> [WORK ITEM] Please repeat the lines below exactly. Begin with the line containing "fireplace: (372, 406)" and go on through the line containing "rug: (1159, 771)".

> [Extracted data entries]
· · · ·

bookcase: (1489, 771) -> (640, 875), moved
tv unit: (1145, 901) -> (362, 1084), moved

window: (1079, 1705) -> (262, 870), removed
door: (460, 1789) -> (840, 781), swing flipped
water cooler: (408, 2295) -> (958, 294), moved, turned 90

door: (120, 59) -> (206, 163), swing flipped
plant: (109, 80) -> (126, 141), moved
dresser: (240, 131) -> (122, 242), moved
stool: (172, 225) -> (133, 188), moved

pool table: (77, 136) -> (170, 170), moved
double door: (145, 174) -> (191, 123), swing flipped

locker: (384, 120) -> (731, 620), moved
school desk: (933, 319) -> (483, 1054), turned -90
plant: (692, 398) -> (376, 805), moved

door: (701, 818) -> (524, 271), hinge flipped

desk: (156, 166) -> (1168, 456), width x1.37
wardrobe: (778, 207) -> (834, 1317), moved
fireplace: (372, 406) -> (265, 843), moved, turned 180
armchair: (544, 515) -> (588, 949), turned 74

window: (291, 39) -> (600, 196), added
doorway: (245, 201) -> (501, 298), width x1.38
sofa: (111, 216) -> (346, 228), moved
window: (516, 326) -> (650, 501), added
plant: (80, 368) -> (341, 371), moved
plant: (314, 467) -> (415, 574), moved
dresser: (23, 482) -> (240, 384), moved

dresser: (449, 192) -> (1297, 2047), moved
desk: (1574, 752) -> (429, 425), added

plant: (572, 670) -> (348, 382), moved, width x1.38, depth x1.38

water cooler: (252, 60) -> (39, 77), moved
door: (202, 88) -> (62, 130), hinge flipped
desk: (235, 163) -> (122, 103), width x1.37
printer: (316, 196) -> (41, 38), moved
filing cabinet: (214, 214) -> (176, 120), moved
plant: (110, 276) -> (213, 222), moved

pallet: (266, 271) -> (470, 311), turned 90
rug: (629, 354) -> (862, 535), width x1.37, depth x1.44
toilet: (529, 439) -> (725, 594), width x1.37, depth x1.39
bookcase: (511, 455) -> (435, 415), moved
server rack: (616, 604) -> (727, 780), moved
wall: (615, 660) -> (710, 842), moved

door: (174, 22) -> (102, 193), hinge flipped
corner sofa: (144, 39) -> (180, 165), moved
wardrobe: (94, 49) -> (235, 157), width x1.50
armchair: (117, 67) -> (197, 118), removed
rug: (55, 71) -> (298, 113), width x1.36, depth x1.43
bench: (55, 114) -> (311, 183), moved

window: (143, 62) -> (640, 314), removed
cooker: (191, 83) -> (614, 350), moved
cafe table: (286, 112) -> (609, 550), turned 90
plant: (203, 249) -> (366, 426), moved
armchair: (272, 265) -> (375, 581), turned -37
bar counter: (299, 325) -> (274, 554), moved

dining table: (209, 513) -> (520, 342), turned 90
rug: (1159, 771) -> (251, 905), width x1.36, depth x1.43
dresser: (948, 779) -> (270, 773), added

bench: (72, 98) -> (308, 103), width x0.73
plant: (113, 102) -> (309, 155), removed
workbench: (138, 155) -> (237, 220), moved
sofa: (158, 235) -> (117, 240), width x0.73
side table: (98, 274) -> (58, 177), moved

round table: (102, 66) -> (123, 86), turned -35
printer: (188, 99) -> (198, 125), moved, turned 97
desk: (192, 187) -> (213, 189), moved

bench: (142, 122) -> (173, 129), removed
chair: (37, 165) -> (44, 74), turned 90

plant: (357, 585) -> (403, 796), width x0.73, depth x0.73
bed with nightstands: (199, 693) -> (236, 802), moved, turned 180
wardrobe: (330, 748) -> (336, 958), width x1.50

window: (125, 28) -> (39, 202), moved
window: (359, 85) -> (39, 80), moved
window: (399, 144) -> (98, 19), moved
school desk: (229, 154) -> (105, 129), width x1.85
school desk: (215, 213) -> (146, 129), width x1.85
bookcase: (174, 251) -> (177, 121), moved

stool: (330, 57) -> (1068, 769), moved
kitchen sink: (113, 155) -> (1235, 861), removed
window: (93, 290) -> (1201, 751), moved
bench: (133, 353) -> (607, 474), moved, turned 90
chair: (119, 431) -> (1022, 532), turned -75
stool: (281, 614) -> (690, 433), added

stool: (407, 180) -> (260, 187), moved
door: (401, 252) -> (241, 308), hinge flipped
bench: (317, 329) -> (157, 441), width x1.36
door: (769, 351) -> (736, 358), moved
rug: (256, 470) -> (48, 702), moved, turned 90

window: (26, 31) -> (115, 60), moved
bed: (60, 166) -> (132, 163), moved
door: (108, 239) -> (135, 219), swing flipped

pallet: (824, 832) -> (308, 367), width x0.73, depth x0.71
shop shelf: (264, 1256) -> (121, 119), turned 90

· · · ·

> [FINAL ANSWER]
fireplace: (372, 406) -> (265, 843), moved, turned 180
armchair: (544, 515) -> (588, 949), turned 74

window: (291, 39) -> (600, 196), added
doorway: (245, 201) -> (501, 298), width x1.38
sofa: (111, 216) -> (346, 228), moved
window: (516, 326) -> (650, 501), added
plant: (80, 368) -> (341, 371), moved
plant: (314, 467) -> (415, 574), moved
dresser: (23, 482) -> (240, 384), moved

dresser: (449, 192) -> (1297, 2047), moved
desk: (1574, 752) -> (429, 425), added

plant: (572, 670) -> (348, 382), moved, width x1.38, depth x1.38

water cooler: (252, 60) -> (39, 77), moved
door: (202, 88) -> (62, 130), hinge flipped
desk: (235, 163) -> (122, 103), width x1.37
printer: (316, 196) -> (41, 38), moved
filing cabinet: (214, 214) -> (176, 120), moved
plant: (110, 276) -> (213, 222), moved

pallet: (266, 271) -> (470, 311), turned 90
rug: (629, 354) -> (862, 535), width x1.37, depth x1.44
toilet: (529, 439) -> (725, 594), width x1.37, depth x1.39
bookcase: (511, 455) -> (435, 415), moved
server rack: (616, 604) -> (727, 780), moved
wall: (615, 660) -> (710, 842), moved

door: (174, 22) -> (102, 193), hinge flipped
corner sofa: (144, 39) -> (180, 165), moved
wardrobe: (94, 49) -> (235, 157), width x1.50
armchair: (117, 67) -> (197, 118), removed
rug: (55, 71) -> (298, 113), width x1.36, depth x1.43
bench: (55, 114) -> (311, 183), moved

window: (143, 62) -> (640, 314), removed
cooker: (191, 83) -> (614, 350), moved
cafe table: (286, 112) -> (609, 550), turned 90
plant: (203, 249) -> (366, 426), moved
armchair: (272, 265) -> (375, 581), turned -37
bar counter: (299, 325) -> (274, 554), moved

dining table: (209, 513) -> (520, 342), turned 90
rug: (1159, 771) -> (251, 905), width x1.36, depth x1.43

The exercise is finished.